# EXERCISE DETAILS
Set down every line from the one with "<392 260> x1.69" to the end of the entries, both ends included, exactly as it reads and without pictures.

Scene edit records
»»
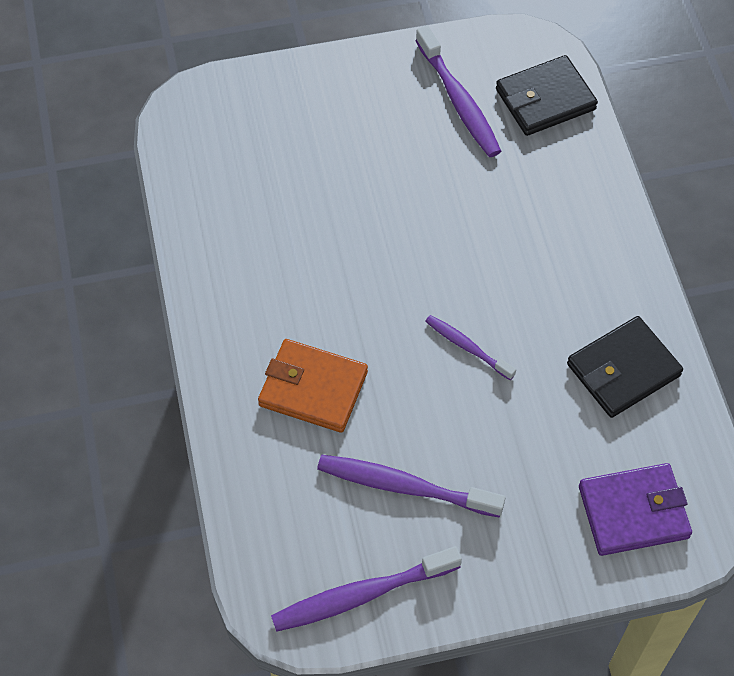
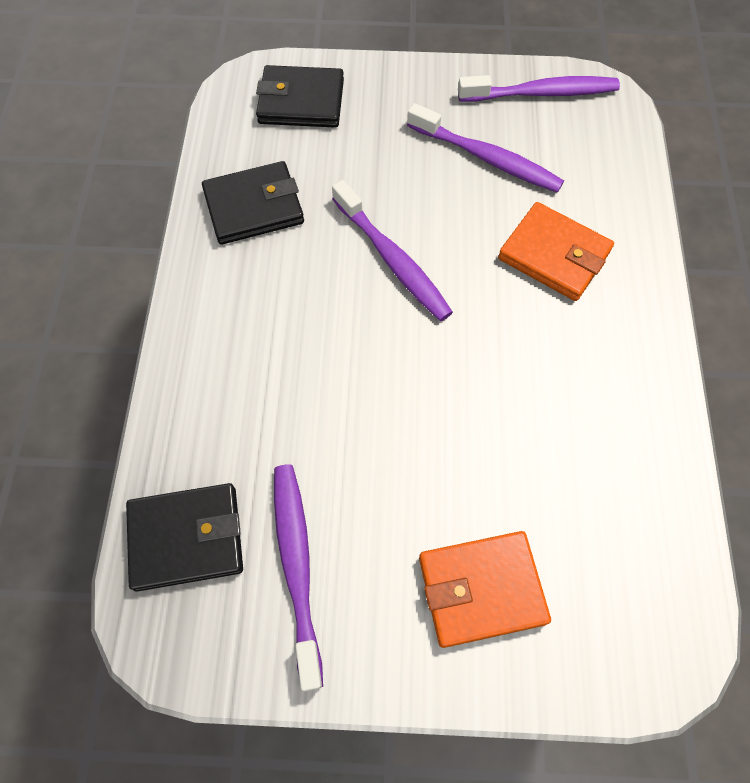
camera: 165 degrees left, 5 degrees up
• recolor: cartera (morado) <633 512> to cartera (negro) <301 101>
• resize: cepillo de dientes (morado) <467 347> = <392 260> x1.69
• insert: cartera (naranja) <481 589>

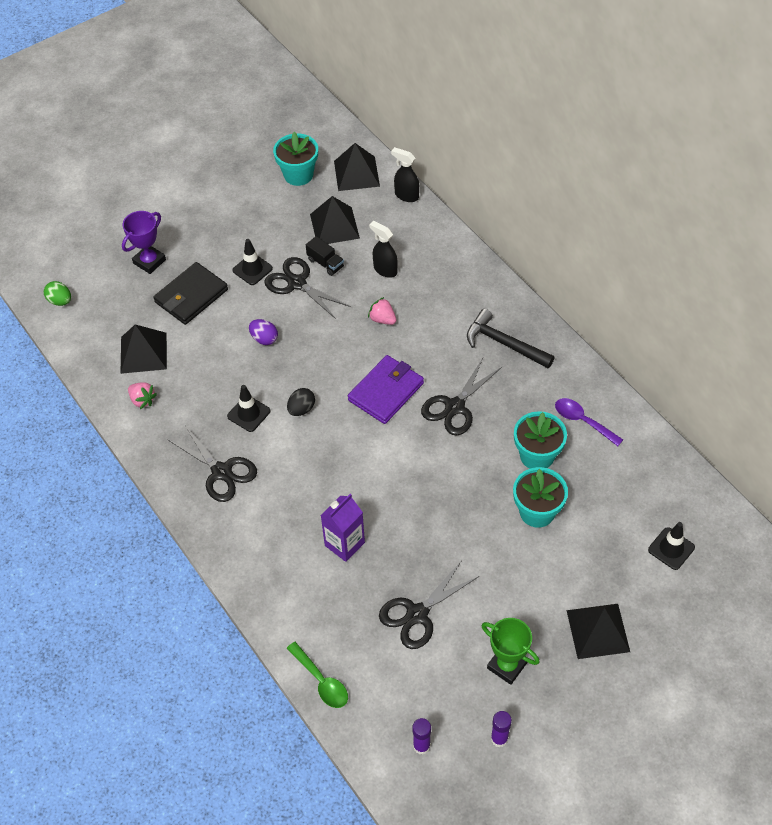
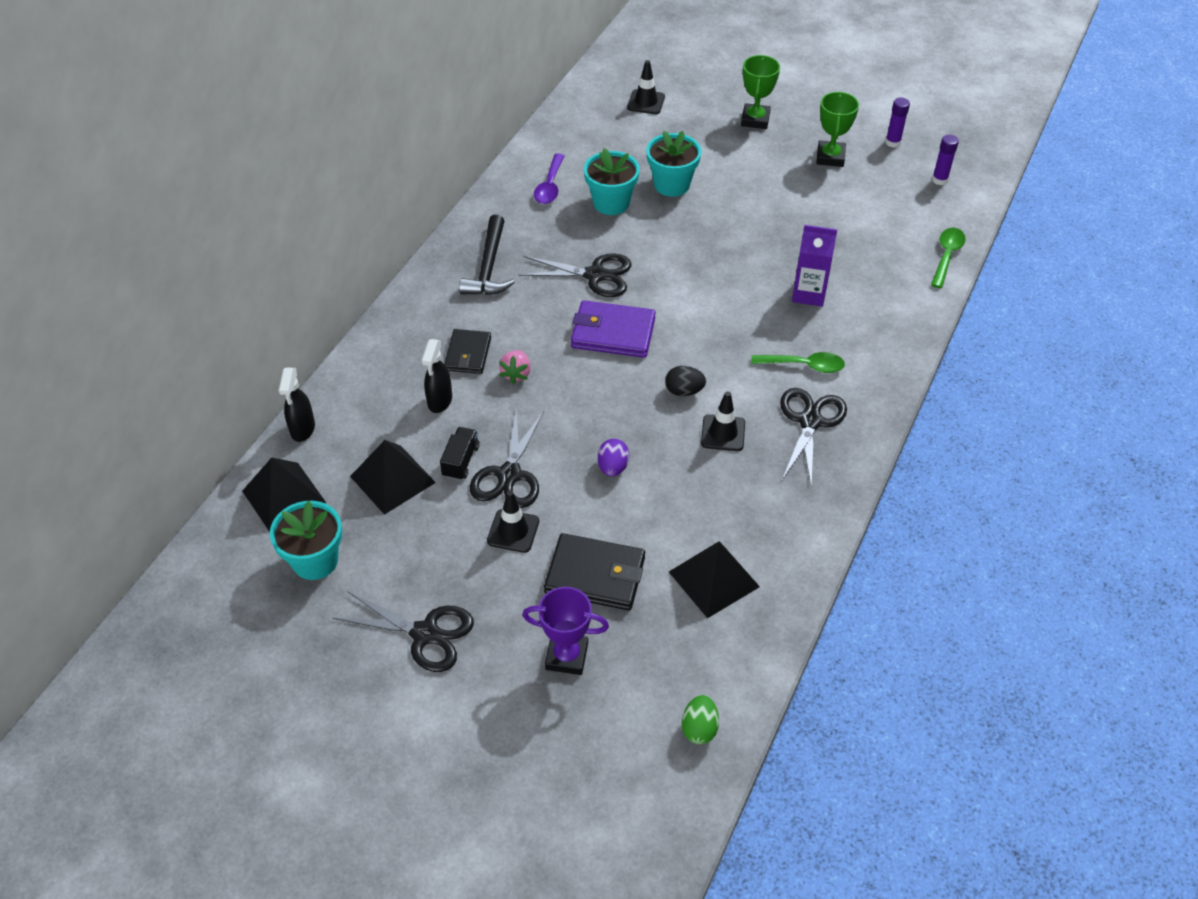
camera: 120 degrees left, 5 degrees down
• move: tijeras (negro) <417 614> to <425 634>
• insert: cartera (negro) <468 354>
• replace: pirámide (negro) <597 630> to trofeo (verde) <755 120>
• insert: cuchara (verde) <804 365>
• delete: fresa (rosa) <142 400>

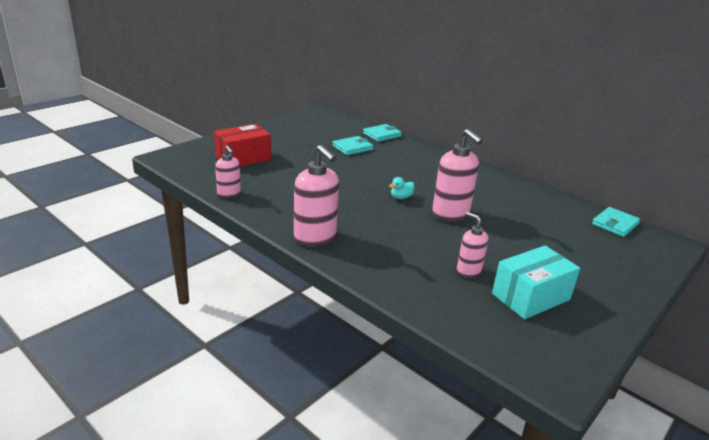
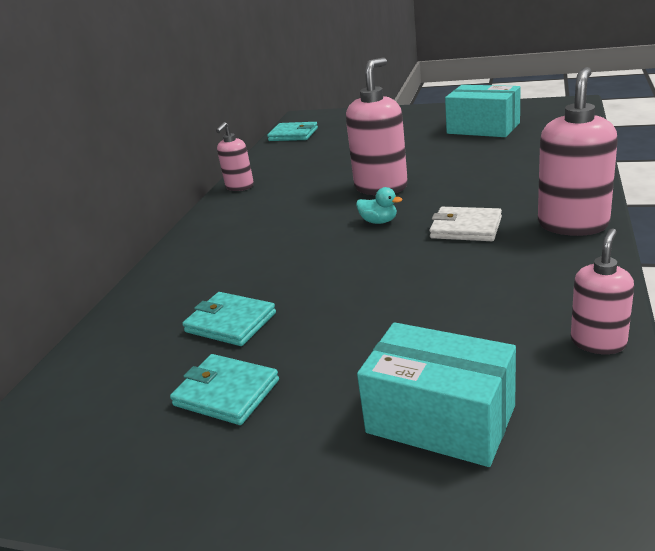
camera: 110 degrees left, 0 degrees up
• move: cartera (turquesa) <382 135> to <226 393>
• move: dispensador de jabón (rosa) <468 271> to <239 187>
• recolor: caja (rojo) <243 158> to caja (turquesa) <440 419>
• insert: cartera (blanco) <466 228>

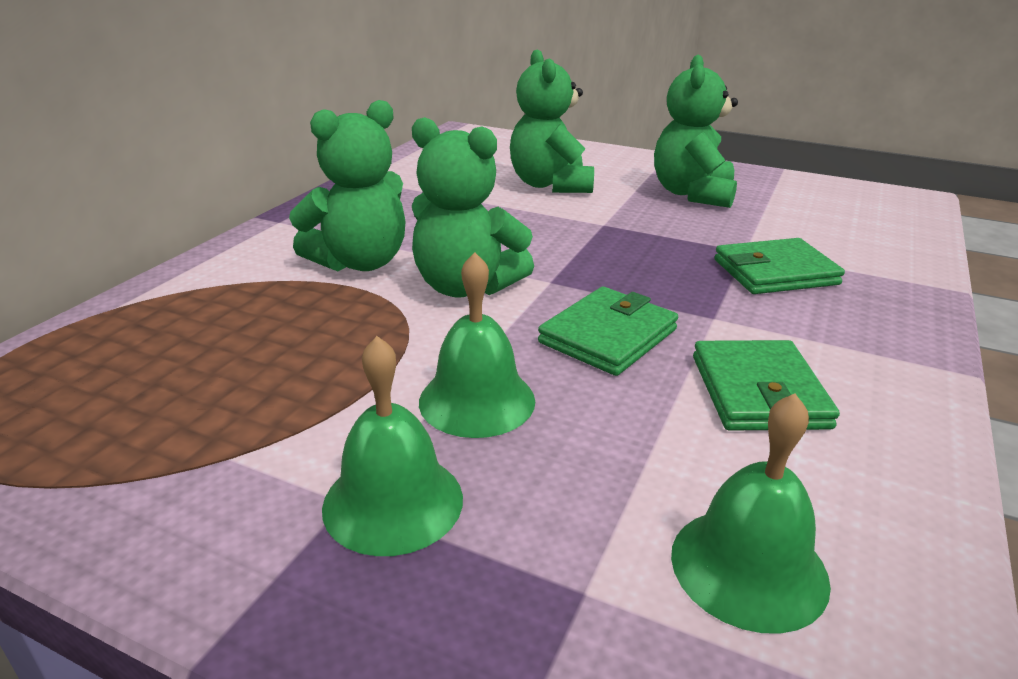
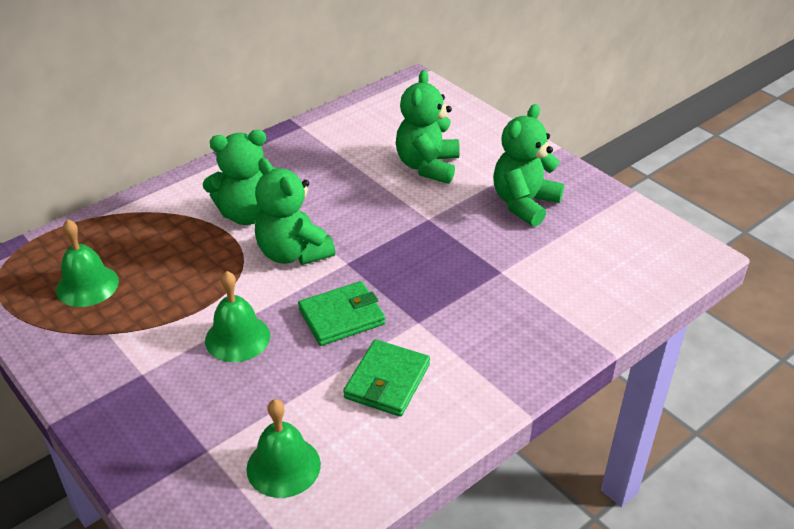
camera: 25 degrees right, 10 degrees up
• move: campana (verde) <393 502> to <87 285>
• delete: cartera (verde) <775 272>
««
# WRITTEN ANSWER
• resize: cepillo de dientes (morado) <467 347> = <392 260> x1.69
• insert: cartera (naranja) <481 589>

camera: 120 degrees left, 5 degrees down
• move: tijeras (negro) <417 614> to <425 634>
• insert: cartera (negro) <468 354>
• replace: pirámide (negro) <597 630> to trofeo (verde) <755 120>
• insert: cuchara (verde) <804 365>
• delete: fresa (rosa) <142 400>

camera: 110 degrees left, 0 degrees up
• move: cartera (turquesa) <382 135> to <226 393>
• move: dispensador de jabón (rosa) <468 271> to <239 187>
• recolor: caja (rojo) <243 158> to caja (turquesa) <440 419>
• insert: cartera (blanco) <466 228>

camera: 25 degrees right, 10 degrees up
• move: campana (verde) <393 502> to <87 285>
• delete: cartera (verde) <775 272>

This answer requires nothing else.